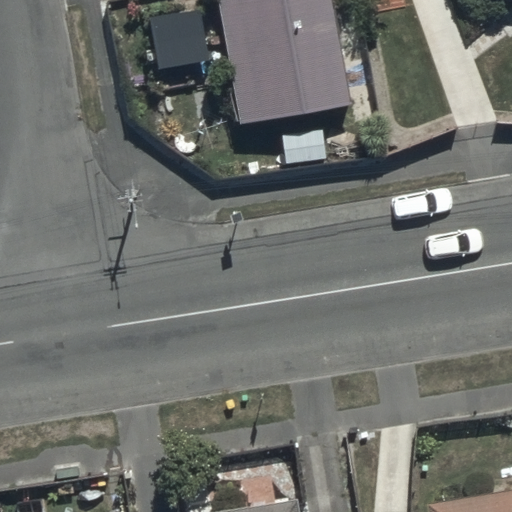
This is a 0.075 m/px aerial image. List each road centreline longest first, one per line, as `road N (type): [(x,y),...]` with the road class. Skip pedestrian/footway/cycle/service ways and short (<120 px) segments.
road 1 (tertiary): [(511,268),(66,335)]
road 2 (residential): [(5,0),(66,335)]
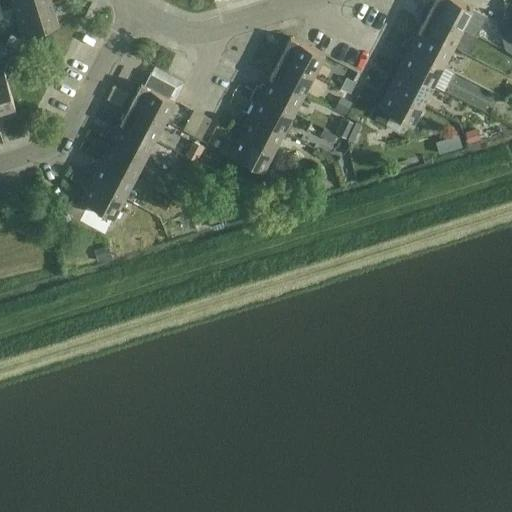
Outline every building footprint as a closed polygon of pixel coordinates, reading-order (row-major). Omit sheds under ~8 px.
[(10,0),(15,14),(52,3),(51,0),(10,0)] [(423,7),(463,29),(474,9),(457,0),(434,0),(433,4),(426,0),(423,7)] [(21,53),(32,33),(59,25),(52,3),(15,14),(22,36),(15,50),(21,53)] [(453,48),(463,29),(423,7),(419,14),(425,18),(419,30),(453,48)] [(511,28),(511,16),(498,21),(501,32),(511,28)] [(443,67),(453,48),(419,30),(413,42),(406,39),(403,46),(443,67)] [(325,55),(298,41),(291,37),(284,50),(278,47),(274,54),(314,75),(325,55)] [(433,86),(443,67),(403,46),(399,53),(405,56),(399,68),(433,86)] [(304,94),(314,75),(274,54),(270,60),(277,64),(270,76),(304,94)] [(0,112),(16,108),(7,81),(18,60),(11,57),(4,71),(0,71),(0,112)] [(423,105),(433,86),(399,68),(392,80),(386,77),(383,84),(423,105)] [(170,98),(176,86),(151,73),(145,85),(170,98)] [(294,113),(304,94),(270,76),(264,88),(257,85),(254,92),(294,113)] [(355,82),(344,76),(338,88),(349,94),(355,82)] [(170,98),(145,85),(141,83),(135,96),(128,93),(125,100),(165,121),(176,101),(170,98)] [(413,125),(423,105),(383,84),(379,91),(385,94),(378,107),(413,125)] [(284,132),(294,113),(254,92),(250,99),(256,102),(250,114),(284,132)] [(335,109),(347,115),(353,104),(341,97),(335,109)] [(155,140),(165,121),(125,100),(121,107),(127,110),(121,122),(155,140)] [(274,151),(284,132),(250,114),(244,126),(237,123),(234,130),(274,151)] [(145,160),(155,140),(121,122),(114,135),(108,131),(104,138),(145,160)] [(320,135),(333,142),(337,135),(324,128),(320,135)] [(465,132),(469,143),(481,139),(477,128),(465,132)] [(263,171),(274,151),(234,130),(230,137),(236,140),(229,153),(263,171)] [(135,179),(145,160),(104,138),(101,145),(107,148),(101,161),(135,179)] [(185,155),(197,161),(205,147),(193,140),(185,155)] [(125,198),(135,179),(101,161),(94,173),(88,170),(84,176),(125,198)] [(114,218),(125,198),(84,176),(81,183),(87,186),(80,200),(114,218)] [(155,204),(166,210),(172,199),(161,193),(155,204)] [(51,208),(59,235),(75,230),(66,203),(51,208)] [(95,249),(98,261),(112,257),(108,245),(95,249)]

=== TASK ===
Express every line of the items above as a JSON list of strings, one string per line, with blank lines dropped. Leave the pictures out.

=== WRITTEN ANSWER ===
[
  "This is a 0.075 m/px aerial image. List each road centreline longest first, one per line, as `road N (type): [(x,y),...]` with the road class. Skip pedestrian/footway/cycle/service ways and short (<120 px) segments.",
  "road 1 (tertiary): [(511,268),(66,335)]",
  "road 2 (residential): [(5,0),(66,335)]",
  "Outline every building footprint as a closed polygon of pixel coordinates, reading-order (row-major). Omit sheds under ~8 px.",
  "[(10,0),(15,14),(52,3),(51,0),(10,0)] [(423,7),(463,29),(474,9),(457,0),(434,0),(433,4),(426,0),(423,7)] [(21,53),(32,33),(59,25),(52,3),(15,14),(22,36),(15,50),(21,53)] [(453,48),(463,29),(423,7),(419,14),(425,18),(419,30),(453,48)] [(511,28),(511,16),(498,21),(501,32),(511,28)] [(443,67),(453,48),(419,30),(413,42),(406,39),(403,46),(443,67)] [(325,55),(298,41),(291,37),(284,50),(278,47),(274,54),(314,75),(325,55)] [(433,86),(443,67),(403,46),(399,53),(405,56),(399,68),(433,86)] [(304,94),(314,75),(274,54),(270,60),(277,64),(270,76),(304,94)] [(0,112),(16,108),(7,81),(18,60),(11,57),(4,71),(0,71),(0,112)] [(423,105),(433,86),(399,68),(392,80),(386,77),(383,84),(423,105)] [(170,98),(176,86),(151,73),(145,85),(170,98)] [(294,113),(304,94),(270,76),(264,88),(257,85),(254,92),(294,113)] [(355,82),(344,76),(338,88),(349,94),(355,82)] [(170,98),(145,85),(141,83),(135,96),(128,93),(125,100),(165,121),(176,101),(170,98)] [(413,125),(423,105),(383,84),(379,91),(385,94),(378,107),(413,125)] [(284,132),(294,113),(254,92),(250,99),(256,102),(250,114),(284,132)] [(335,109),(347,115),(353,104),(341,97),(335,109)] [(155,140),(165,121),(125,100),(121,107),(127,110),(121,122),(155,140)] [(274,151),(284,132),(250,114),(244,126),(237,123),(234,130),(274,151)] [(145,160),(155,140),(121,122),(114,135),(108,131),(104,138),(145,160)] [(320,135),(333,142),(337,135),(324,128),(320,135)] [(465,132),(469,143),(481,139),(477,128),(465,132)] [(263,171),(274,151),(234,130),(230,137),(236,140),(229,153),(263,171)] [(135,179),(145,160),(104,138),(101,145),(107,148),(101,161),(135,179)] [(185,155),(197,161),(205,147),(193,140),(185,155)] [(125,198),(135,179),(101,161),(94,173),(88,170),(84,176),(125,198)] [(114,218),(125,198),(84,176),(81,183),(87,186),(80,200),(114,218)] [(155,204),(166,210),(172,199),(161,193),(155,204)] [(51,208),(59,235),(75,230),(66,203),(51,208)] [(95,249),(98,261),(112,257),(108,245),(95,249)]"
]